START Record set
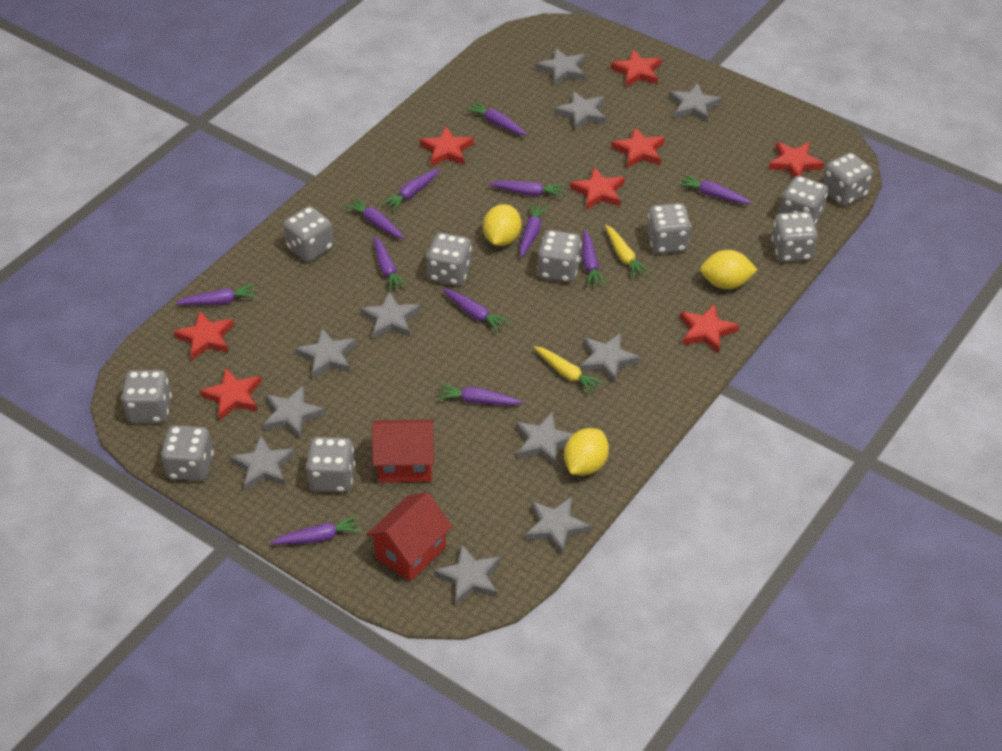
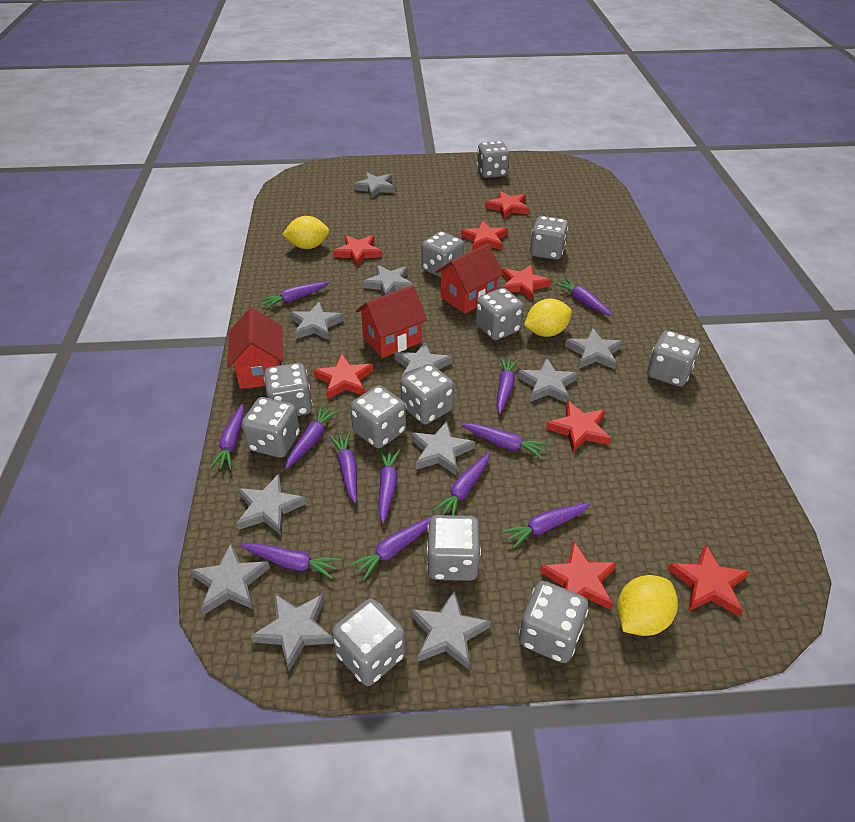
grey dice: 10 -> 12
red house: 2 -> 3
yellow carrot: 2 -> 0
END Record set
START Record set
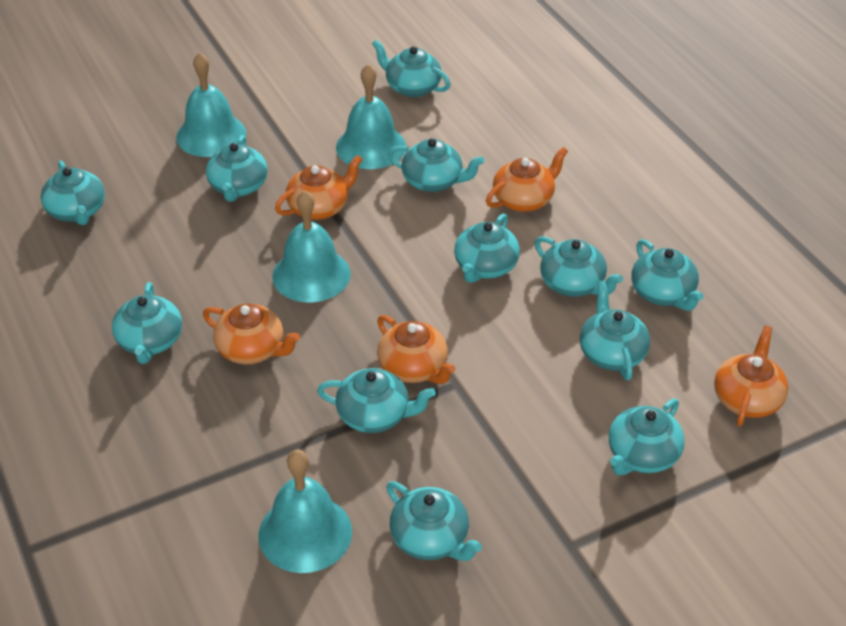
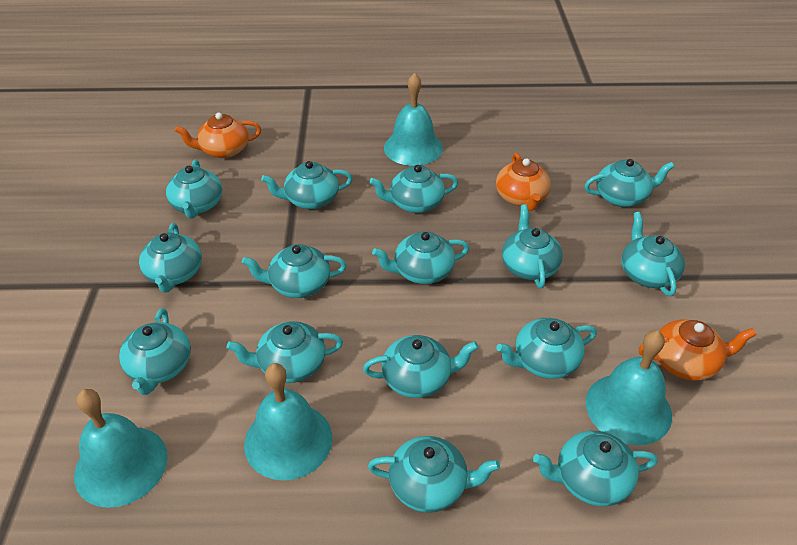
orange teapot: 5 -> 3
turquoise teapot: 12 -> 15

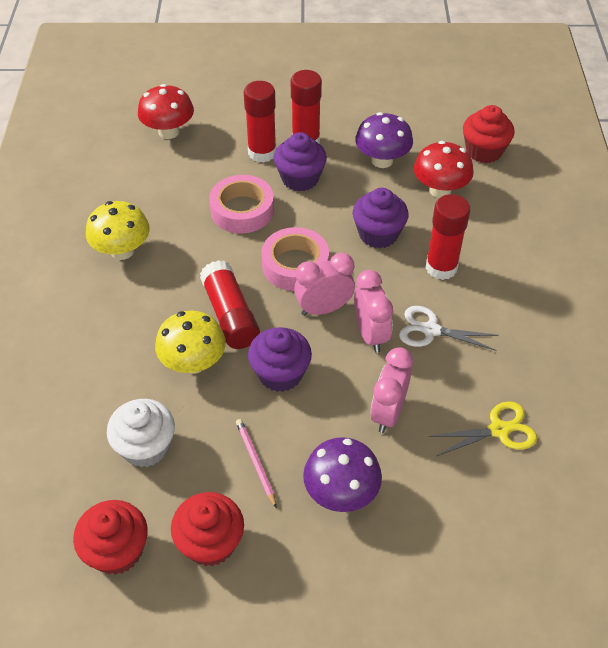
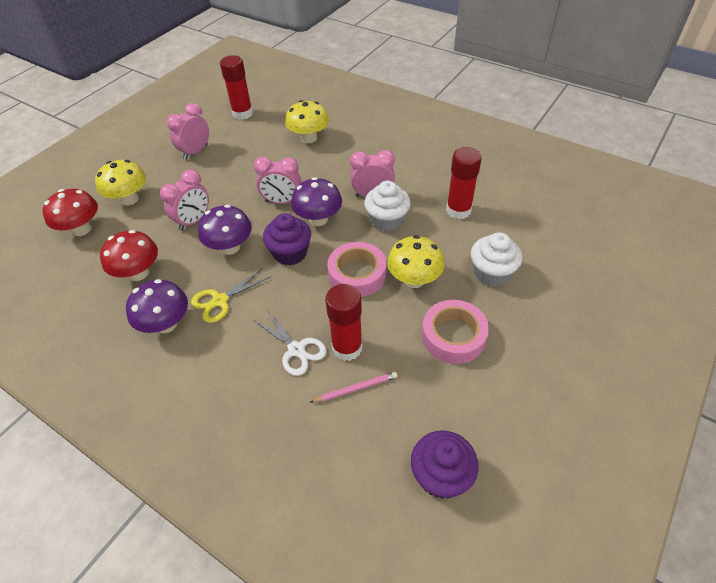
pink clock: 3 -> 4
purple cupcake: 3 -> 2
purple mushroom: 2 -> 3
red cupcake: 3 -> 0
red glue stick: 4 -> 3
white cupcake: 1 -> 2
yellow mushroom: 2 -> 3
END Record set
START Record set
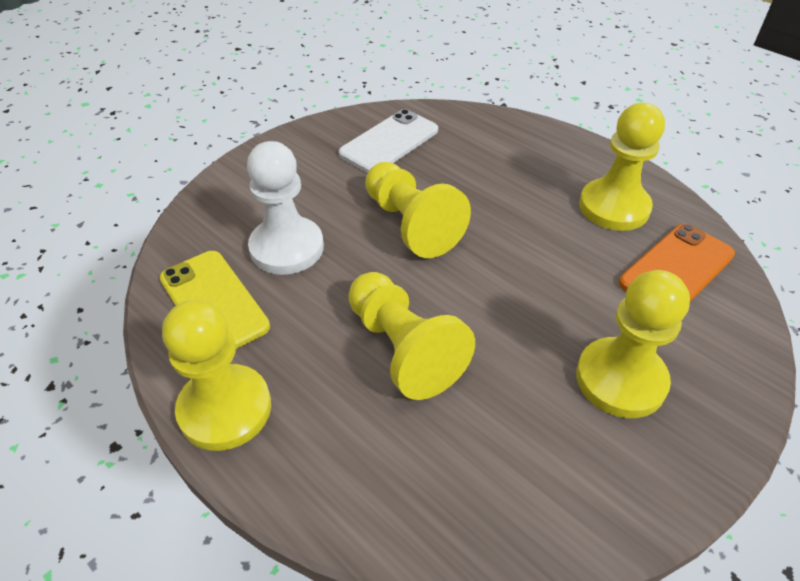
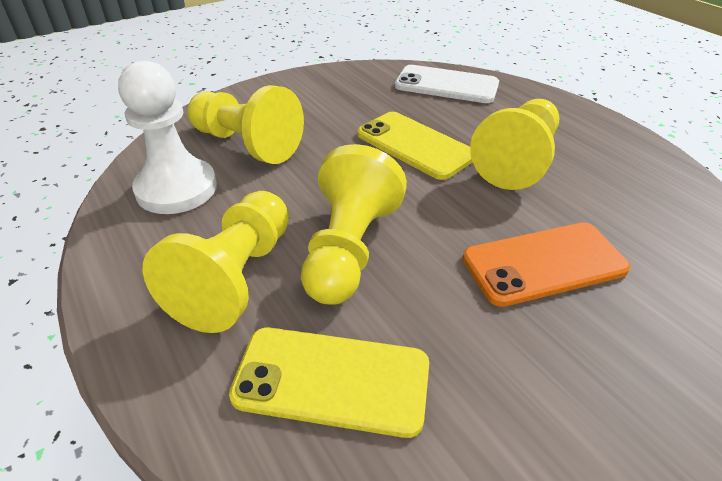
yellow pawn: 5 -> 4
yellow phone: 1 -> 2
END Record set
▸ **Activity**
All lines in the listing above from the line containing "purple mushroom: 2 -> 3" to the line containing "yellow mushroom: 2 -> 3", inclusive, should be retyped exactly; no other lines should appear.

▸ **Completed task**
purple mushroom: 2 -> 3
red cupcake: 3 -> 0
red glue stick: 4 -> 3
white cupcake: 1 -> 2
yellow mushroom: 2 -> 3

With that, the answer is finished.